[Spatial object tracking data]
__________
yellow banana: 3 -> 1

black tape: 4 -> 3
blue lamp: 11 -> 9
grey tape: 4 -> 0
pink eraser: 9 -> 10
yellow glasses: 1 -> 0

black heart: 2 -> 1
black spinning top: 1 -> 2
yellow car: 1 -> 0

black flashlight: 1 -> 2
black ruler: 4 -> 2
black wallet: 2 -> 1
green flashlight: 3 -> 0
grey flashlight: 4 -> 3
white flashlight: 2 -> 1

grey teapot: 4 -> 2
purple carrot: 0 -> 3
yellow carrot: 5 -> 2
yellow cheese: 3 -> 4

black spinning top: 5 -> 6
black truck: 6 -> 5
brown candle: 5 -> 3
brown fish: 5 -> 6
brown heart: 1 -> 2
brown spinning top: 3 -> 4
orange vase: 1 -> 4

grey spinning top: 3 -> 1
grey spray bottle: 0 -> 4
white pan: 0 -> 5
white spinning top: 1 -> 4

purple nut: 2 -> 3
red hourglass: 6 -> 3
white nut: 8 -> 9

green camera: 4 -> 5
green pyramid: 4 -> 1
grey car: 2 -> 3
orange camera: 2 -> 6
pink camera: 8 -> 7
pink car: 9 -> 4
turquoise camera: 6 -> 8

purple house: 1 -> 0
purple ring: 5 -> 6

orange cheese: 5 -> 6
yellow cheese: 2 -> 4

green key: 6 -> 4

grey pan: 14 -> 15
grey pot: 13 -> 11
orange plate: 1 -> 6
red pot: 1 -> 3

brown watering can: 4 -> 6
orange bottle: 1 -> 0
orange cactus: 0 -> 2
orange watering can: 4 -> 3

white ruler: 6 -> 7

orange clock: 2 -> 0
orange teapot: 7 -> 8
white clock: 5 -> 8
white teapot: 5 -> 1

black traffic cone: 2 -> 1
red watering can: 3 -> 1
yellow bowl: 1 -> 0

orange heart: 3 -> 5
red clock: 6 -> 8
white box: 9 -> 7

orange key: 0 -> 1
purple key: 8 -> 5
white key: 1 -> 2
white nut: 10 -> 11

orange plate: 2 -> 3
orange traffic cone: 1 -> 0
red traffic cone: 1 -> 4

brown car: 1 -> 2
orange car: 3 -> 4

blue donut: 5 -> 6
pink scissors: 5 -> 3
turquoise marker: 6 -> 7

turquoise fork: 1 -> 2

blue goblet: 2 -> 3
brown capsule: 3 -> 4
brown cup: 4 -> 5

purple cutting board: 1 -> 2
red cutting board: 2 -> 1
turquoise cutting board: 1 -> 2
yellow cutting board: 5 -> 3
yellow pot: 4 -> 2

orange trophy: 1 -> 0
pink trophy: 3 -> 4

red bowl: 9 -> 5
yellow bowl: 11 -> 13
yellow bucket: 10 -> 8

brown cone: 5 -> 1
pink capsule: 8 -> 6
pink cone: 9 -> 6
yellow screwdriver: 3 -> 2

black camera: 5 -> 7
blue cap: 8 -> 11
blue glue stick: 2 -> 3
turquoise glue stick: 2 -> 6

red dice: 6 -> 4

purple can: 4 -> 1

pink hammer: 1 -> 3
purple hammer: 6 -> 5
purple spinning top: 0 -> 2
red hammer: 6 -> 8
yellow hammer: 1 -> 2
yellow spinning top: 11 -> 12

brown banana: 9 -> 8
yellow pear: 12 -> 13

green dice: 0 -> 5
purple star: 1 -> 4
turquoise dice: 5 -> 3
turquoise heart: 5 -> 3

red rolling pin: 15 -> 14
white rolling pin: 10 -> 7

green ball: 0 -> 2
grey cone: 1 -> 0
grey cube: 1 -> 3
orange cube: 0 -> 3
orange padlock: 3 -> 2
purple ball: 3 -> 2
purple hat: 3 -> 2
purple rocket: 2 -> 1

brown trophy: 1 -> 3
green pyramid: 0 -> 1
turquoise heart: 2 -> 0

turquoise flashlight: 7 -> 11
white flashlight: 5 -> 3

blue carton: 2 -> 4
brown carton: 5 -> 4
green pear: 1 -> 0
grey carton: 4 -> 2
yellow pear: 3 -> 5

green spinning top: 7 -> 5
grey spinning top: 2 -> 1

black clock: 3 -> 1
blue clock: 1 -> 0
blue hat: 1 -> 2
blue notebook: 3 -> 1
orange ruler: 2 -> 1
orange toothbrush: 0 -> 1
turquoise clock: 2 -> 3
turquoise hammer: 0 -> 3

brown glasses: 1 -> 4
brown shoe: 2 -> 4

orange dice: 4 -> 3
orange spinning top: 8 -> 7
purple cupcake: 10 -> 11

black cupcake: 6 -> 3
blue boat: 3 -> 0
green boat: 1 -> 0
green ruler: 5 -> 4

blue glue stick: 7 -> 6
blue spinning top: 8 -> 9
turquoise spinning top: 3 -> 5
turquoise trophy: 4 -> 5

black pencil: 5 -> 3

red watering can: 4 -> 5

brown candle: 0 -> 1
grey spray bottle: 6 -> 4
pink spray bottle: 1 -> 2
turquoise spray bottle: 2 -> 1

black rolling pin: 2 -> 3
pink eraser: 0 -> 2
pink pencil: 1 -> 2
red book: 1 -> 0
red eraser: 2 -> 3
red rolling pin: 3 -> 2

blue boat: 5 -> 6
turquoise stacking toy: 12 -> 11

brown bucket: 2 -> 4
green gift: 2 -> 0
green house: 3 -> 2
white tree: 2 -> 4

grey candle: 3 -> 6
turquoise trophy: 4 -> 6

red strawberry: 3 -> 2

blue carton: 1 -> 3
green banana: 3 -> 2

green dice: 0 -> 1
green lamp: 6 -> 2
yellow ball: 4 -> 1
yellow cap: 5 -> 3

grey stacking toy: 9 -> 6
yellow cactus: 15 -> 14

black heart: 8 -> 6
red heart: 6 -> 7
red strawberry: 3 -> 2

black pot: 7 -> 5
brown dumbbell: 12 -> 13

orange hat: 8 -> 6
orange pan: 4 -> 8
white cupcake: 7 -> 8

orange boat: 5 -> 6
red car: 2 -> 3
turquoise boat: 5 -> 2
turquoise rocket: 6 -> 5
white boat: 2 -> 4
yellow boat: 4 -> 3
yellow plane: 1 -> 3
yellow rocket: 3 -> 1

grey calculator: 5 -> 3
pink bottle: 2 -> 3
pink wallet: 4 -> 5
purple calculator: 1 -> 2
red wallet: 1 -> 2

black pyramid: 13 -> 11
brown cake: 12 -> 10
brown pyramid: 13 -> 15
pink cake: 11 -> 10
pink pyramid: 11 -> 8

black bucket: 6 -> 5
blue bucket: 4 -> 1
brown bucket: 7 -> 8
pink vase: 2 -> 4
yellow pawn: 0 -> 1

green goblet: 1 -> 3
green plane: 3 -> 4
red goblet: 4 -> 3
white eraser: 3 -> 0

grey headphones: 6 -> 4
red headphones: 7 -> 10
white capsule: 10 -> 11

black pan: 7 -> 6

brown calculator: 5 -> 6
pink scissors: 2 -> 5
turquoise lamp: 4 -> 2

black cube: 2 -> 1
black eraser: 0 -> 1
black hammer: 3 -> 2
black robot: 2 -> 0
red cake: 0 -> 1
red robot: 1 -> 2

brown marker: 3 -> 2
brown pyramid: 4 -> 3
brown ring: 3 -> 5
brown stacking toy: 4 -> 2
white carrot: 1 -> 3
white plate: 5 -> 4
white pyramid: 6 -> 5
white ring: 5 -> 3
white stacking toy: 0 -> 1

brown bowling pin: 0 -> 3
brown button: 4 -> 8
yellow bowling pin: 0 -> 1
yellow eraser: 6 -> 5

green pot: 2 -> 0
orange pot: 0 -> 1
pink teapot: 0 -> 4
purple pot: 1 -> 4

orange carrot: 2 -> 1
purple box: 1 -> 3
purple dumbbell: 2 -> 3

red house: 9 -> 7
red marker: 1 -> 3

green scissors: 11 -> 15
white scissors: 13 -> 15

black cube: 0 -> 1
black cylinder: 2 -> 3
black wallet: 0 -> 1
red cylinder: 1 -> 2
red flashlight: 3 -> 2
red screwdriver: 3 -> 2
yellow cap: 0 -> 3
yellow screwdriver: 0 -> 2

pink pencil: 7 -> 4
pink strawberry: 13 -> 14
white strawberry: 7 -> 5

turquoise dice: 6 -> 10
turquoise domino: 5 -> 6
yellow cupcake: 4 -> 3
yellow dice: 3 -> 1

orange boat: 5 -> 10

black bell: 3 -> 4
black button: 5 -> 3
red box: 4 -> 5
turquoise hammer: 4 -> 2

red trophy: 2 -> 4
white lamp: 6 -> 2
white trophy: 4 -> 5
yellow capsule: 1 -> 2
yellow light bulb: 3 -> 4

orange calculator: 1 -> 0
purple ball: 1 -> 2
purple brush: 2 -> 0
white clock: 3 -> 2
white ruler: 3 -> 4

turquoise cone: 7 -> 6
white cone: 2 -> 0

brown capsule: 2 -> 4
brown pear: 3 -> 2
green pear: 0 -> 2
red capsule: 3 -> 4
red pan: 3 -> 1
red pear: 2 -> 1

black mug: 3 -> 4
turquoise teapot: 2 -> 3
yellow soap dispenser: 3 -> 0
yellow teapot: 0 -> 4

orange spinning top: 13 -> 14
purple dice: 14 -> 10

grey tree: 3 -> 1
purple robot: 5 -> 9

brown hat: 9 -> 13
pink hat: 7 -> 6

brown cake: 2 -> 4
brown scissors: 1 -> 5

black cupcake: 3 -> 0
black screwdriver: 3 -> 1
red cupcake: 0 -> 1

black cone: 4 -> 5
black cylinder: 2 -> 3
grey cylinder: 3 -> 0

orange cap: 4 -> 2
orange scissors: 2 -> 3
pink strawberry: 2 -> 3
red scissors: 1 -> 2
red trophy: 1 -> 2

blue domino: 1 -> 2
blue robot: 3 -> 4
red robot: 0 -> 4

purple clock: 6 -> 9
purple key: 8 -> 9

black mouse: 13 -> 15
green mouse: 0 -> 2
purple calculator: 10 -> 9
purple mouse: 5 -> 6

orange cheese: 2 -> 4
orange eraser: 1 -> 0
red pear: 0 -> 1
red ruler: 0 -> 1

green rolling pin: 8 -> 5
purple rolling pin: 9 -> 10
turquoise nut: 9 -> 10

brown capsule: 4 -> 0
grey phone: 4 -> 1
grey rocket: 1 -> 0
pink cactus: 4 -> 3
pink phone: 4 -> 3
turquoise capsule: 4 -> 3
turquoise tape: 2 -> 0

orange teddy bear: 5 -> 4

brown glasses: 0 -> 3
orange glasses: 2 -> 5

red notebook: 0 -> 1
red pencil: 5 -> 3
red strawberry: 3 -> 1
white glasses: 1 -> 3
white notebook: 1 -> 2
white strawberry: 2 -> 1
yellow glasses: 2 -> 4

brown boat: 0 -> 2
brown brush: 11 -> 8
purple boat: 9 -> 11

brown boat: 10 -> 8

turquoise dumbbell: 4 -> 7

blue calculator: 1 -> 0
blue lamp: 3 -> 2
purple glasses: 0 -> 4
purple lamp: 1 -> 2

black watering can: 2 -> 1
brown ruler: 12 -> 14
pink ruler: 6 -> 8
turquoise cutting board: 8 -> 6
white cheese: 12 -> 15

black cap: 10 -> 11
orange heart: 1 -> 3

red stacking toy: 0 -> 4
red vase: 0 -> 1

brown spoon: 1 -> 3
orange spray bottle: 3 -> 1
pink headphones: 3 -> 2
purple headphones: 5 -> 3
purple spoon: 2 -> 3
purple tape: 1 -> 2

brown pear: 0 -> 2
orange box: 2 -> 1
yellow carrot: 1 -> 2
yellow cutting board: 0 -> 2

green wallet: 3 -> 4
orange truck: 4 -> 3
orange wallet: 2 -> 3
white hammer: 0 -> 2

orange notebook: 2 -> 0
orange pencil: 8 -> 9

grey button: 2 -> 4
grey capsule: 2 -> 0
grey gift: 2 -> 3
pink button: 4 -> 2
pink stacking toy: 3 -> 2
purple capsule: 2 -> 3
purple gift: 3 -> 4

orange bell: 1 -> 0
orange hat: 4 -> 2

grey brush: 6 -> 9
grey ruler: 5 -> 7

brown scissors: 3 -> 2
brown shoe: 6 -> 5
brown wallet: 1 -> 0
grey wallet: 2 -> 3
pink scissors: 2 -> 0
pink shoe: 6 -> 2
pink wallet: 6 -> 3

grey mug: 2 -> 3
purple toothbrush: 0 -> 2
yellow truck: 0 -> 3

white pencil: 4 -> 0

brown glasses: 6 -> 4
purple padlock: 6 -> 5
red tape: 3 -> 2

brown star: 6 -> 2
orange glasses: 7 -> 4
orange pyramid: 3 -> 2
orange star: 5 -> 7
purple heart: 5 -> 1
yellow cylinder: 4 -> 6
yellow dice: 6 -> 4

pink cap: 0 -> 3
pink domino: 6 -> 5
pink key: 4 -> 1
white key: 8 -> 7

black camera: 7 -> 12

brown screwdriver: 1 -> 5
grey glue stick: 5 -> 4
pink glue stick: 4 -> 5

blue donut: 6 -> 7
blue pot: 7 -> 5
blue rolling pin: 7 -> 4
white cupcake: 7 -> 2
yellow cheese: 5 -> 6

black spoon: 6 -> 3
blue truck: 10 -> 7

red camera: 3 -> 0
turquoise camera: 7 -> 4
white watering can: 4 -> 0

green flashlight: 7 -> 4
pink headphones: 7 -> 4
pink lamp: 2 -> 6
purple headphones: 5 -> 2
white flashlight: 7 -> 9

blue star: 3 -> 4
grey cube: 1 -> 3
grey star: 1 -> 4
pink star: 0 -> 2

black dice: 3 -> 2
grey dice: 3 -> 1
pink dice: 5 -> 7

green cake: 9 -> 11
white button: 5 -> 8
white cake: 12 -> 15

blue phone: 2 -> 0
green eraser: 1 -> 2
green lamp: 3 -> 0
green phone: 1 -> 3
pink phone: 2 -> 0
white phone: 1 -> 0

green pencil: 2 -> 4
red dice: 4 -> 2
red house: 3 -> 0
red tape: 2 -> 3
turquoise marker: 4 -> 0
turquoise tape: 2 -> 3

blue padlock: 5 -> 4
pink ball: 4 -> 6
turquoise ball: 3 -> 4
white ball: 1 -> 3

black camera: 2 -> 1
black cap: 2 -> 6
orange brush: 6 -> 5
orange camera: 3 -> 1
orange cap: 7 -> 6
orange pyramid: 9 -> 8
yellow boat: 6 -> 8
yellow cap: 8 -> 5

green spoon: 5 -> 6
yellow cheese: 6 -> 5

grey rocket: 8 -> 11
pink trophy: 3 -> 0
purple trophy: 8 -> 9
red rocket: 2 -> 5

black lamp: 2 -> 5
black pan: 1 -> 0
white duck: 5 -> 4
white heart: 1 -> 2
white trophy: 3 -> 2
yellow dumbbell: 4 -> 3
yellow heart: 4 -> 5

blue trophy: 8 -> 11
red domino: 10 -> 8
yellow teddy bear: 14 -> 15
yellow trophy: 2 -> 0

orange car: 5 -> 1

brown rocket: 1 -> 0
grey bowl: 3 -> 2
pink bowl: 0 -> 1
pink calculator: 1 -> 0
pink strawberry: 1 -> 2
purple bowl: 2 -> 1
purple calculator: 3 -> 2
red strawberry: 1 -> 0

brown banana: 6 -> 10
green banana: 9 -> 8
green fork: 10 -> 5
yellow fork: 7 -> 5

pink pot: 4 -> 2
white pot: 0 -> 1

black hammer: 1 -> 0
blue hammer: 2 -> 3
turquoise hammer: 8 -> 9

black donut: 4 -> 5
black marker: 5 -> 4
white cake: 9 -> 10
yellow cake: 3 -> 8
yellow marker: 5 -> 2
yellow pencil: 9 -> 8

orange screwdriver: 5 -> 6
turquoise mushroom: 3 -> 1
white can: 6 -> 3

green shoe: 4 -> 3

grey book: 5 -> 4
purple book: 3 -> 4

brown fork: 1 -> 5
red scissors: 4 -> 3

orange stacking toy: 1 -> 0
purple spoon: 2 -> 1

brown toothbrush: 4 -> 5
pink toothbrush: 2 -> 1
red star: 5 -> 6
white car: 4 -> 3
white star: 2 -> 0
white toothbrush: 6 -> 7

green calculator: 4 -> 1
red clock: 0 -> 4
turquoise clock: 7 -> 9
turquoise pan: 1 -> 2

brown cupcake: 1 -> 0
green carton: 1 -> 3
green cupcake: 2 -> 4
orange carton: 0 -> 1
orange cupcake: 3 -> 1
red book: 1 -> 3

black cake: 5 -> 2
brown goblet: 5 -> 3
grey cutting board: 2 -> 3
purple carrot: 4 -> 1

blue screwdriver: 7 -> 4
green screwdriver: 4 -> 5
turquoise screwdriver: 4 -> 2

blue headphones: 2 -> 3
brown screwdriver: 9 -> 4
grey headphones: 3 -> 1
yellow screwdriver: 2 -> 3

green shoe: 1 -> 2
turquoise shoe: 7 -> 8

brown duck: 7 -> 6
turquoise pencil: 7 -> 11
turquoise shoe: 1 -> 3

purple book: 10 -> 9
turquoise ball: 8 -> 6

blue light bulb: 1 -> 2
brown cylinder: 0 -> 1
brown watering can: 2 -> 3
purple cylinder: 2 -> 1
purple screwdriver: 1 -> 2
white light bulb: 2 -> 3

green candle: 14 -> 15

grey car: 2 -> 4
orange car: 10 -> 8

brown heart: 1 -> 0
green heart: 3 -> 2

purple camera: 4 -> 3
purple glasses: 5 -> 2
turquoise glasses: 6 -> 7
__________
**Exercise:** Copy each line from the records above that includes the string "button".

**Output for this task:**
brown button: 4 -> 8
black button: 5 -> 3
grey button: 2 -> 4
pink button: 4 -> 2
white button: 5 -> 8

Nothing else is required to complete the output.